## Description of the task
Look through the data for the string "brick". Copy every line where it is found.

## Input data
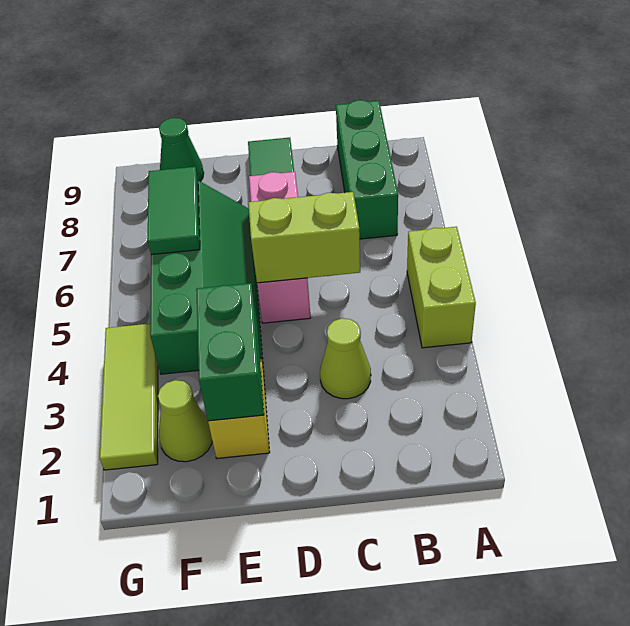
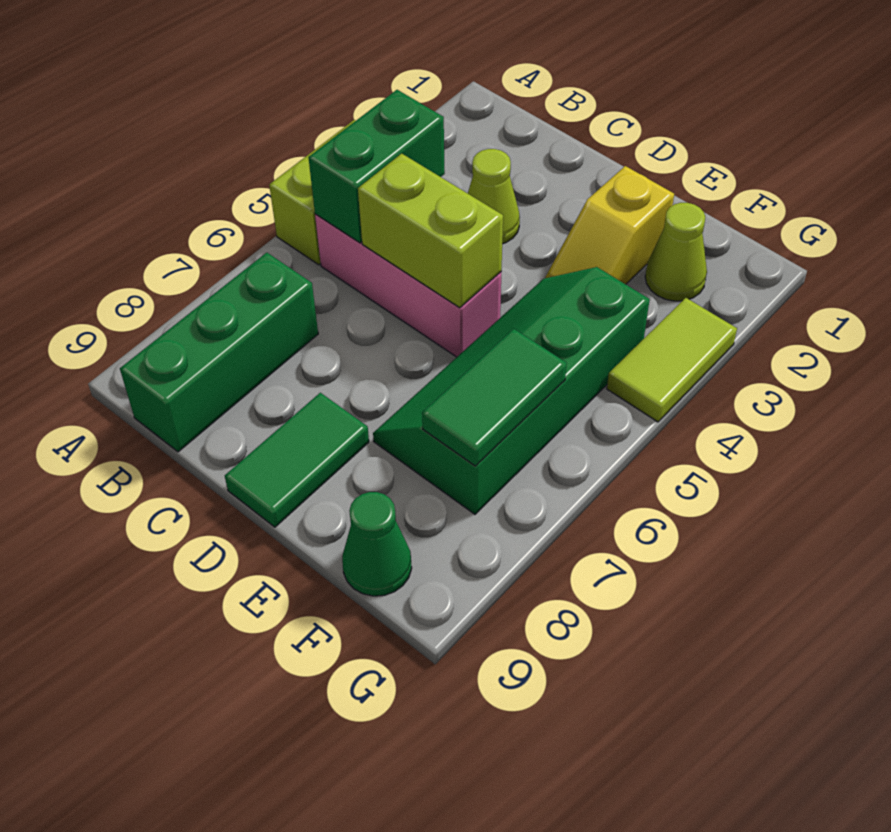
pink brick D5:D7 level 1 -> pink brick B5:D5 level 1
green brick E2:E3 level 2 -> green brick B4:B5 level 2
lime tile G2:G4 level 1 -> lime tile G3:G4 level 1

## Solution to this problem
pink brick D5:D7 level 1 -> pink brick B5:D5 level 1
green brick E2:E3 level 2 -> green brick B4:B5 level 2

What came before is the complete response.